**What the task requires**
Where in the records does the word "moved" occur? Copy each line in which it does.

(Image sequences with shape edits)
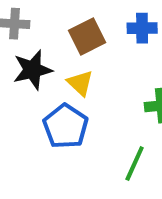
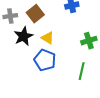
brown square: (87, 37) -> (35, 14), moved

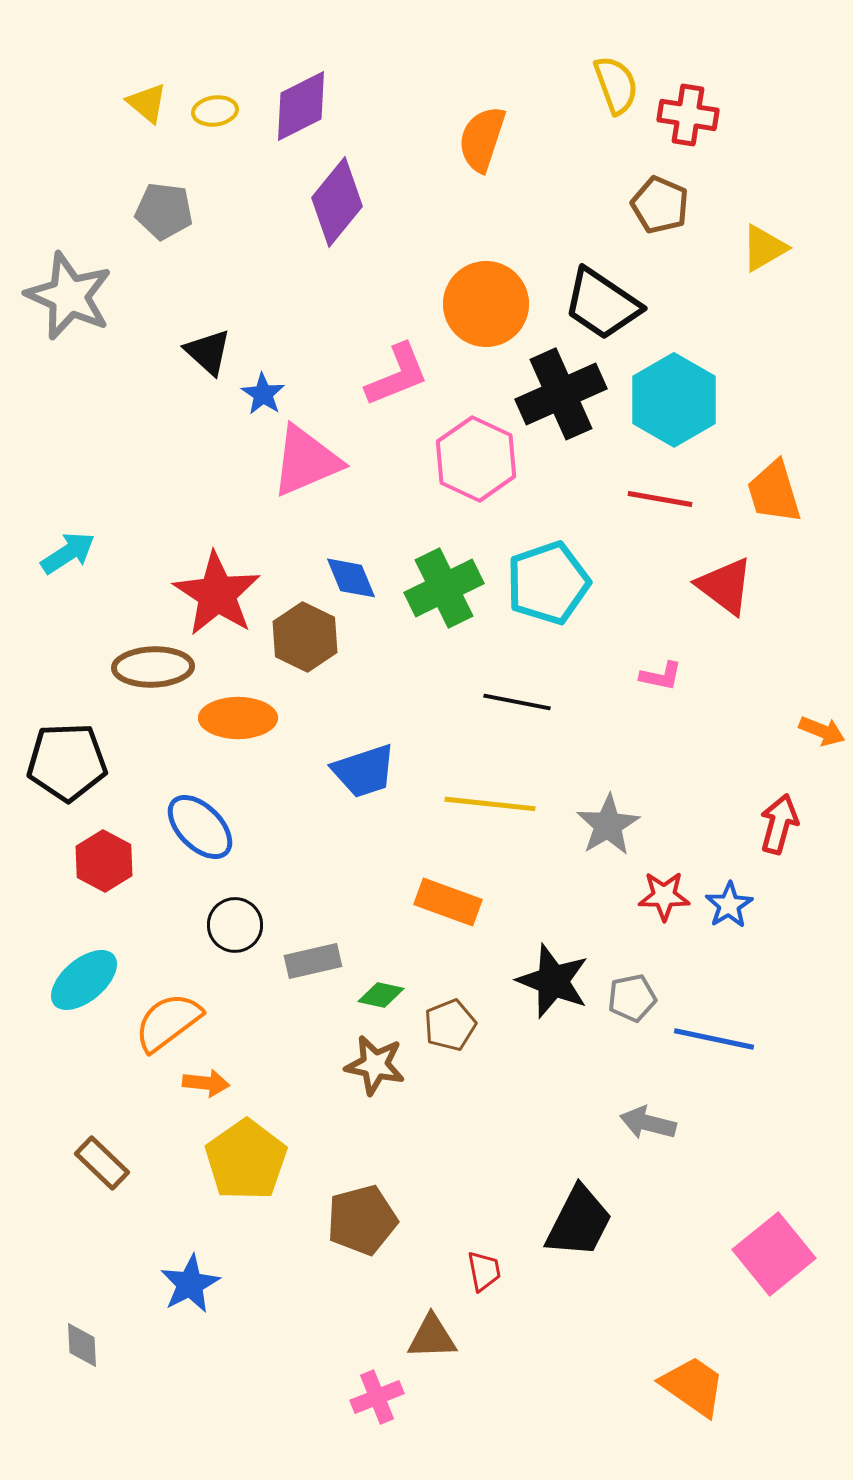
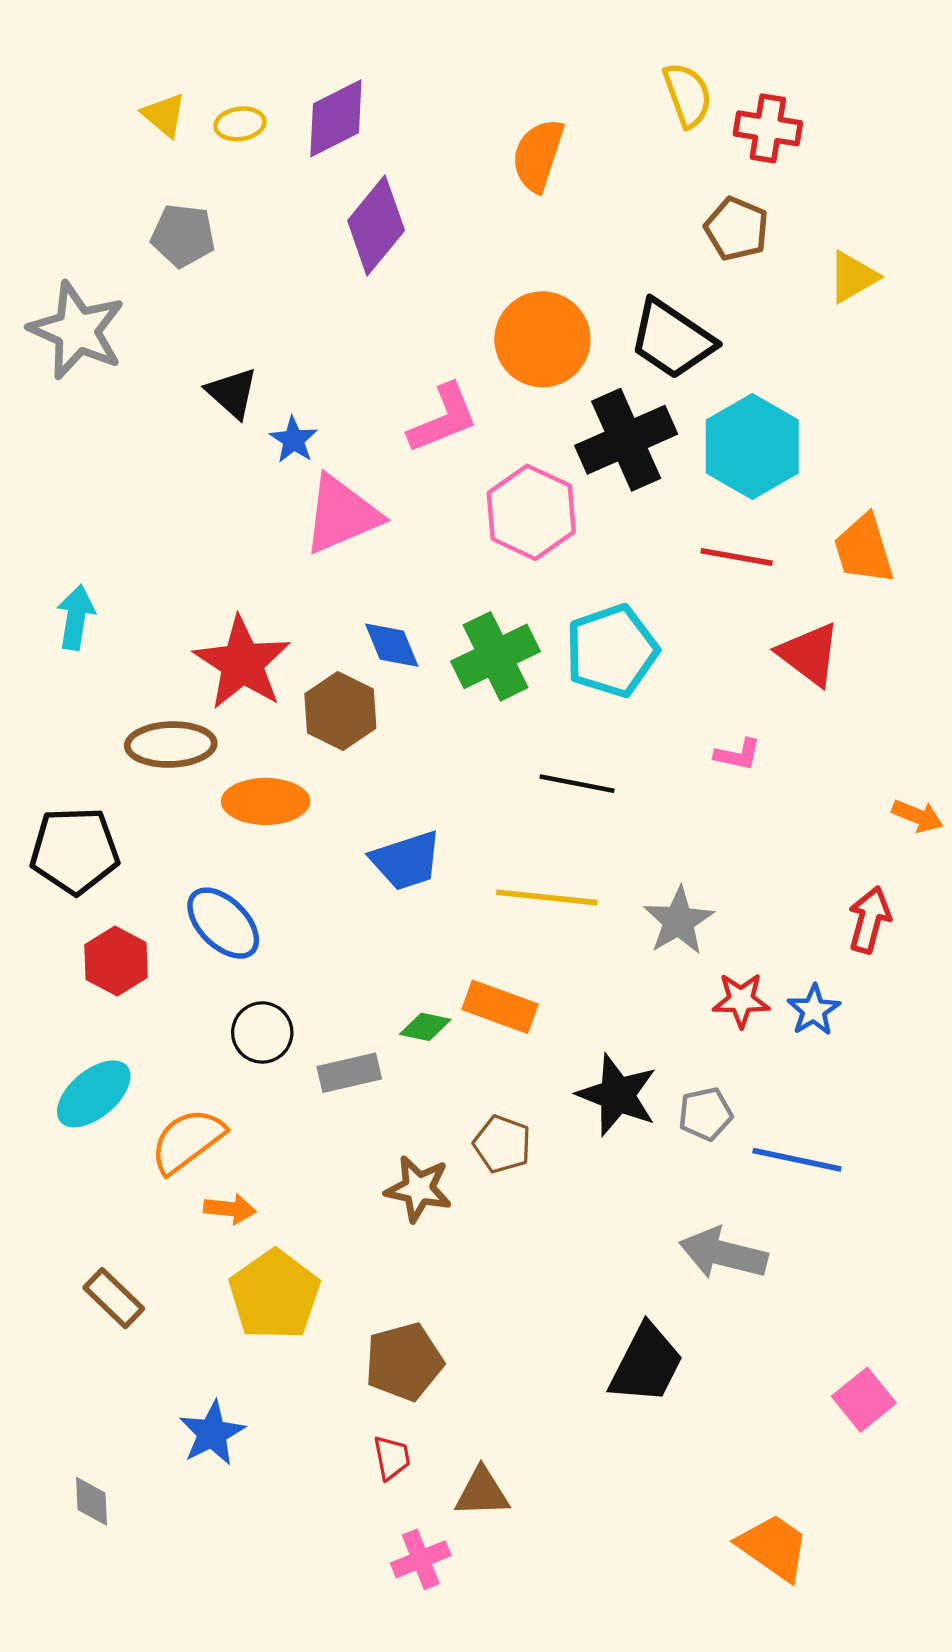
cyan arrow: (68, 553) -> (76, 617), turned -48
green diamond: (381, 995) -> (425, 1027), moved
brown pentagon: (450, 1025) -> (502, 1144), turned -30
gray arrow: (648, 1123) -> (723, 1253), size x1.4
pink square: (774, 1254) -> (864, 1400), size x0.7
red trapezoid: (484, 1271) -> (392, 1458), moved

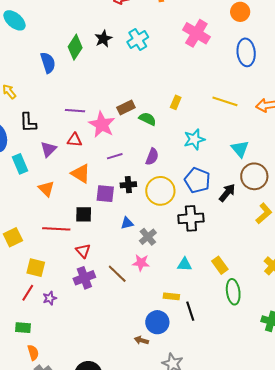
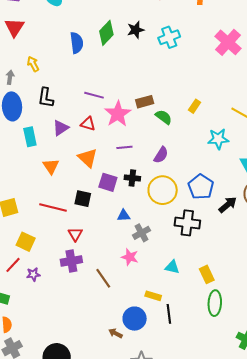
cyan star: (194, 139) -> (218, 139), moved
brown line: (117, 274) -> (103, 278), moved

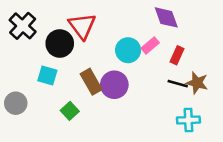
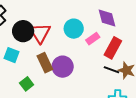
red triangle: (82, 26) -> (40, 33), moved
cyan circle: (128, 50) -> (74, 29), moved
red rectangle: (177, 55) -> (113, 48), size x1.5

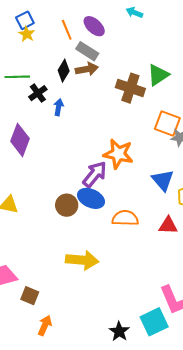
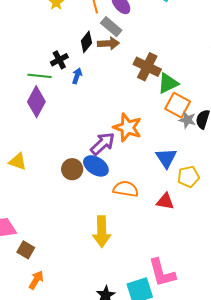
green triangle: (158, 75) -> (168, 83), moved
green line: (17, 77) -> (39, 76), moved
yellow arrow: (82, 260) -> (102, 232), moved, turned 76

**Written solution**
brown square: (87, 37) -> (35, 14), moved
green diamond: (381, 995) -> (425, 1027), moved
red trapezoid: (484, 1271) -> (392, 1458), moved
cyan star: (194, 139) -> (218, 139), moved
brown line: (117, 274) -> (103, 278), moved
red triangle: (82, 26) -> (40, 33), moved
cyan circle: (128, 50) -> (74, 29), moved
green triangle: (158, 75) -> (168, 83), moved
green line: (17, 77) -> (39, 76), moved
yellow arrow: (82, 260) -> (102, 232), moved, turned 76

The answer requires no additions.